**INSTRUCTIONS FOR THE TASK:** I'd like every line in the following listing that holds "plus" copied.
* * * * * * *
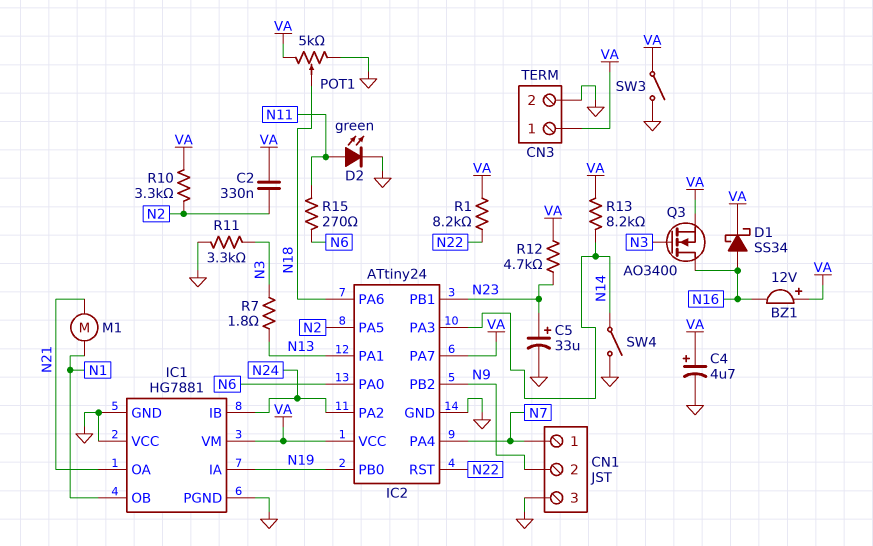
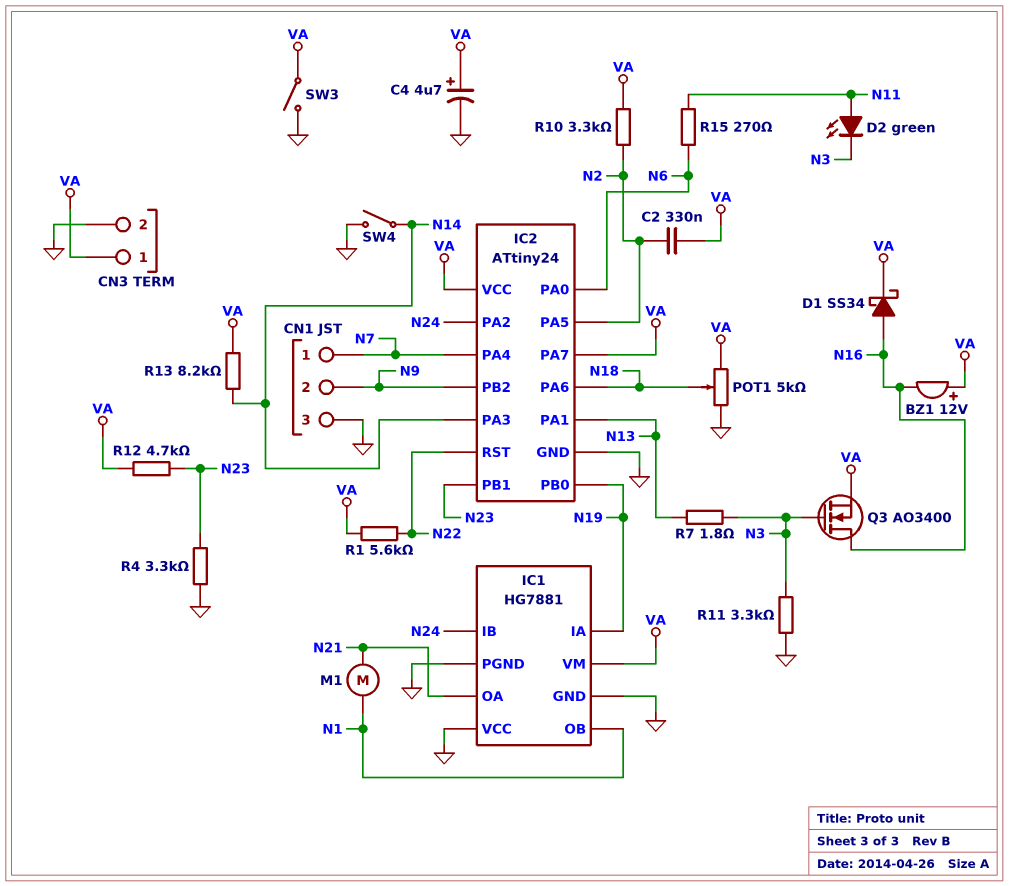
C5: 33uF (plus N23, minus GND) -> none
D2: LED green (A N11, K GND) -> LED green (A N11, K N3)
R1: 8.2k (N22, VA) -> 5.6k (N22, VA)
R4: none -> 3.3k (GND, N23)

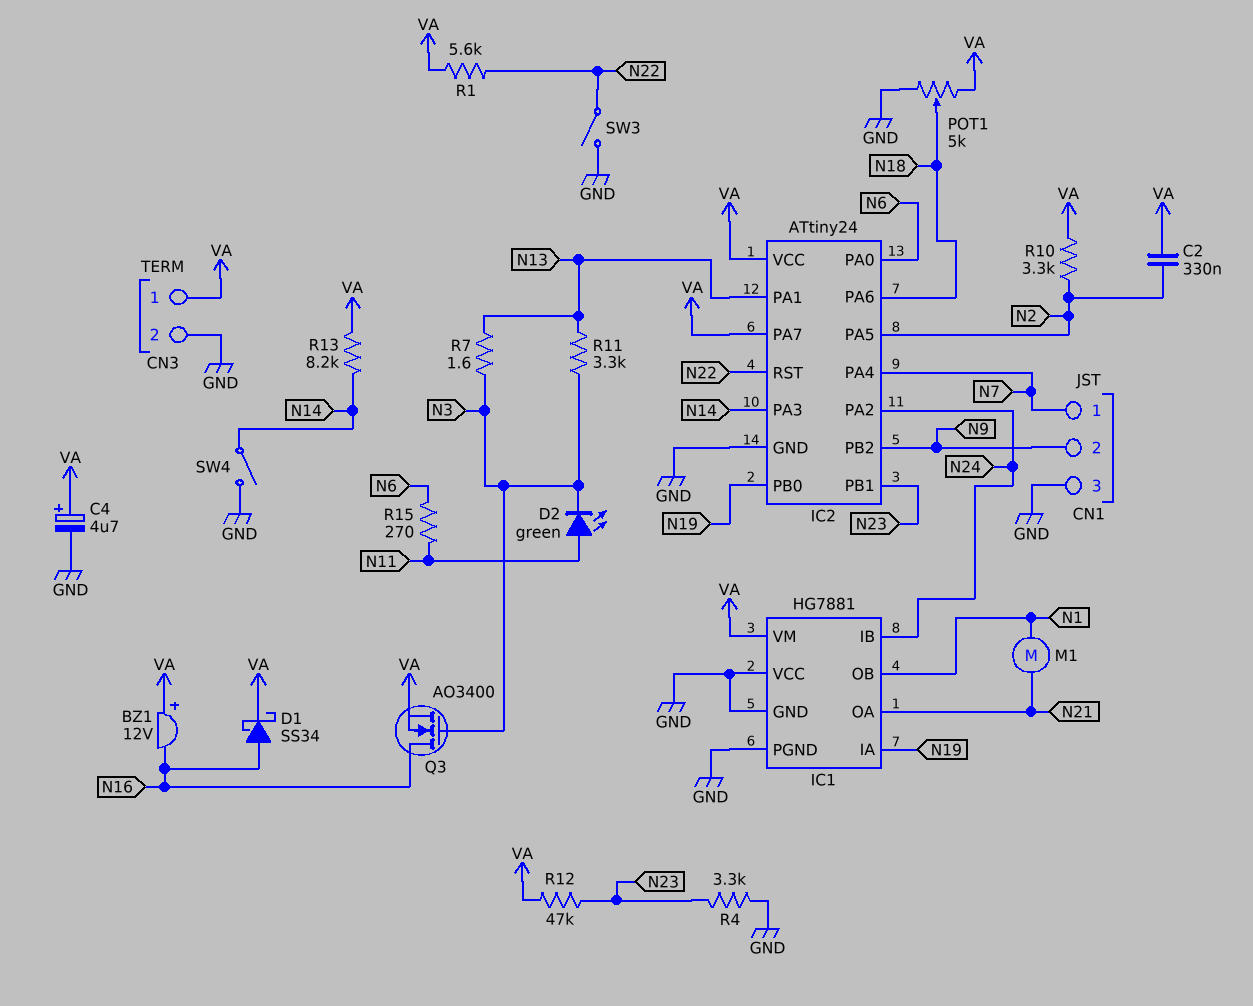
R7: 1.8 (N3, N13) -> 1.6 (N3, N13)
R11: 3.3k (GND, N3) -> 3.3k (N3, N13)
R12: 4.7k (N23, VA) -> 47k (N23, VA)
SW3: switch (GND, VA) -> switch (GND, N22)

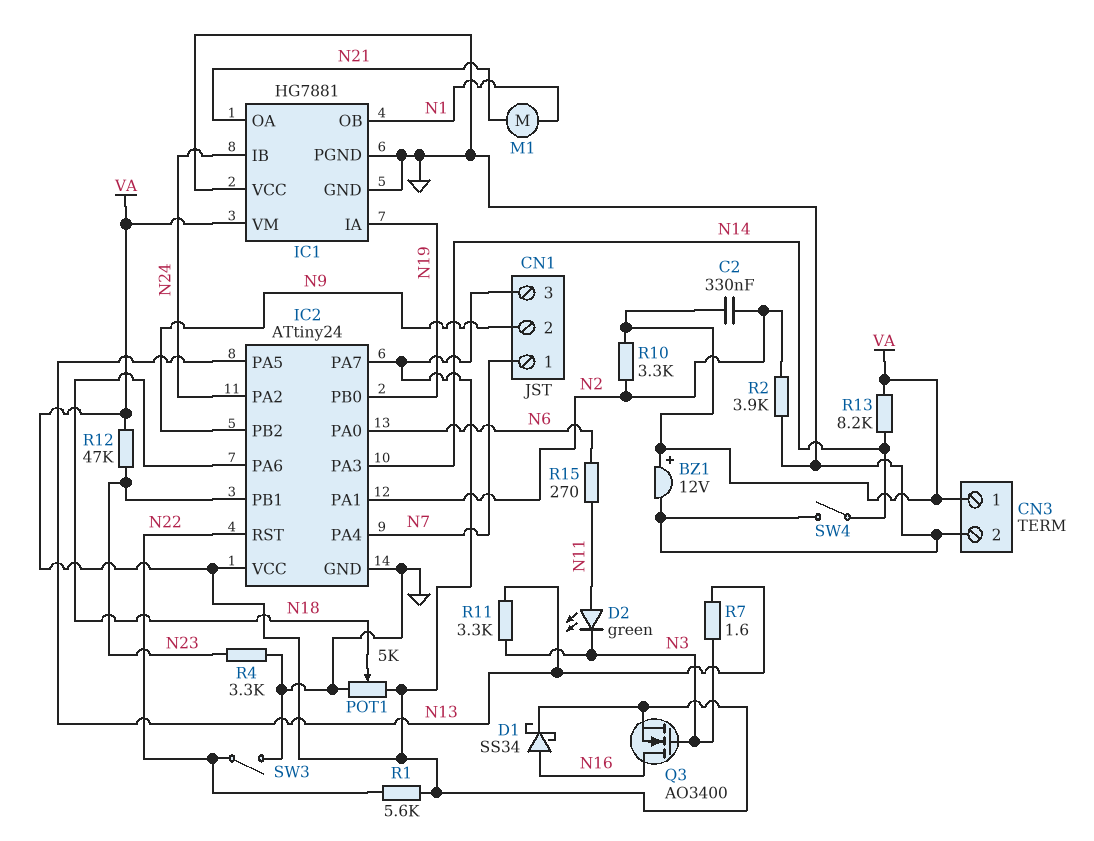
BZ1: buzzer 12V (plus VA, minus N16) -> buzzer 12V (plus VA, minus GND)
C4: 4.7uF (plus VA, minus GND) -> none
CN1 pin 3: GND -> VA
IC2 pin PA1: N13 -> N2
IC2 pin PA5: N2 -> N13
R2: none -> 3.9k (GND, N2)

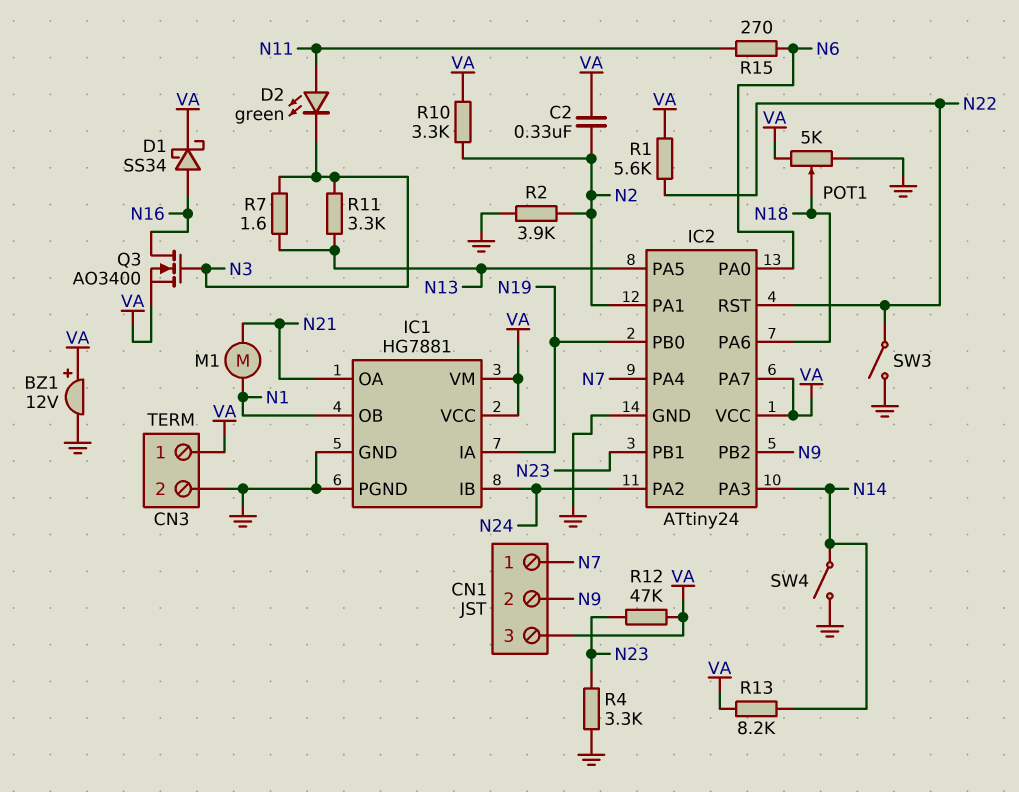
IC1 pin VCC: GND -> VA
* * * * * * *
**RESPONSE AREA:**
C5: 33uF (plus N23, minus GND) -> none
BZ1: buzzer 12V (plus VA, minus N16) -> buzzer 12V (plus VA, minus GND)
C4: 4.7uF (plus VA, minus GND) -> none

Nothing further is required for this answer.